Transcribe exactly the line that contains "R2: 1.5k (U3/GP5, VS) -> 1.5k (EN_N, U3/GP5)" and each line that comes after it in the material, the last line included, and nothing more.

:: The input

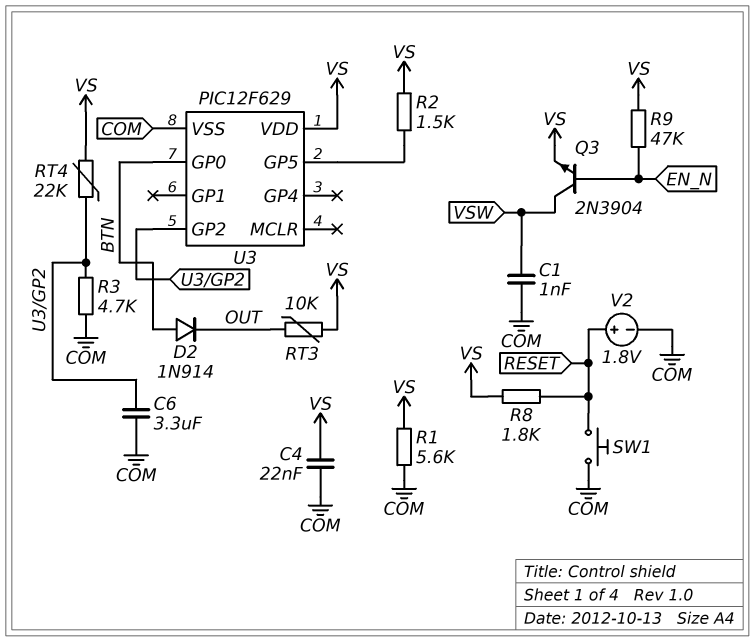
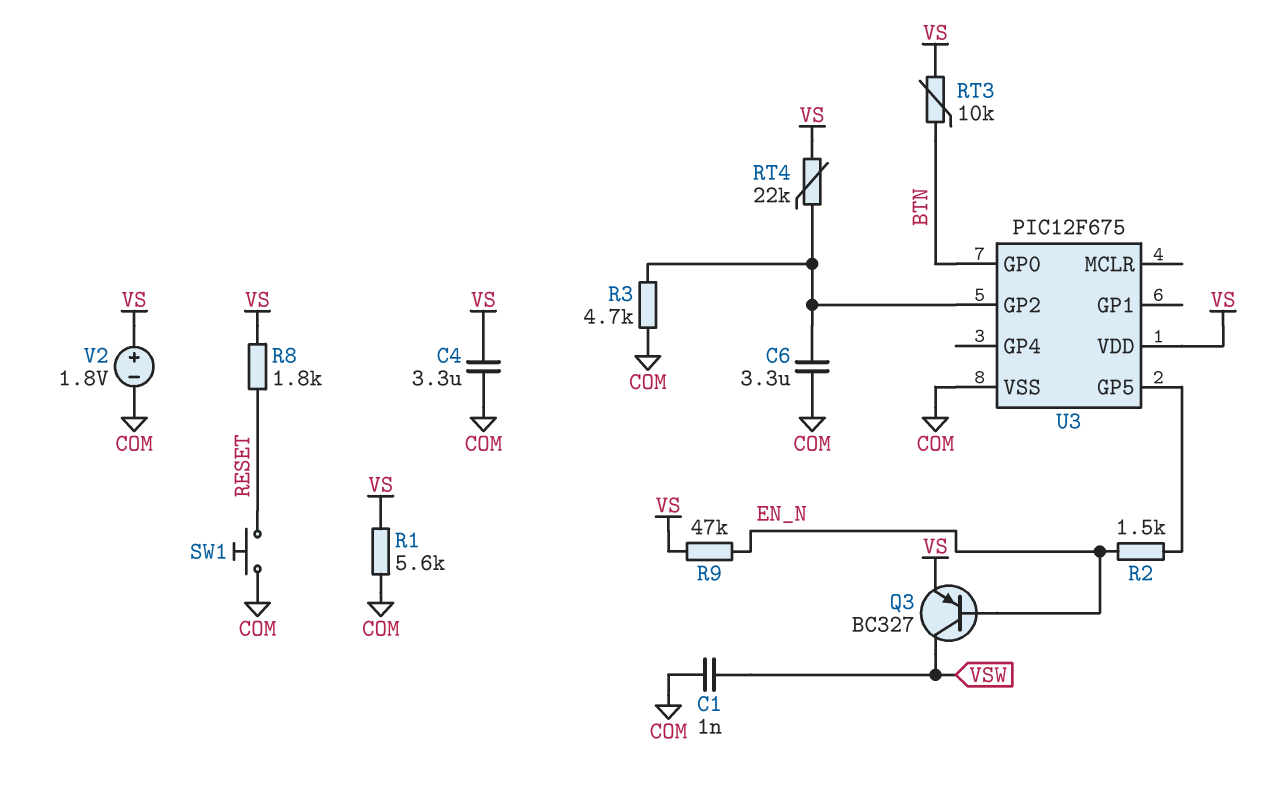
C4: 22nF (COM, VS) -> 3.3uF (COM, VS)
D2: diode 1N914 (A BTN, K OUT) -> none
Q3: NPN 2N3904 (B EN_N, C VSW, E VS) -> PNP BC327 (B EN_N, C VSW, E VS)
R2: 1.5k (U3/GP5, VS) -> 1.5k (EN_N, U3/GP5)
RT3: 10k (OUT, VS) -> 10k (BTN, VS)
U3: PIC12F629 -> PIC12F675
V2: 1.8V (plus RESET, minus COM) -> 1.8V (plus VS, minus COM)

::::

Response ->
R2: 1.5k (U3/GP5, VS) -> 1.5k (EN_N, U3/GP5)
RT3: 10k (OUT, VS) -> 10k (BTN, VS)
U3: PIC12F629 -> PIC12F675
V2: 1.8V (plus RESET, minus COM) -> 1.8V (plus VS, minus COM)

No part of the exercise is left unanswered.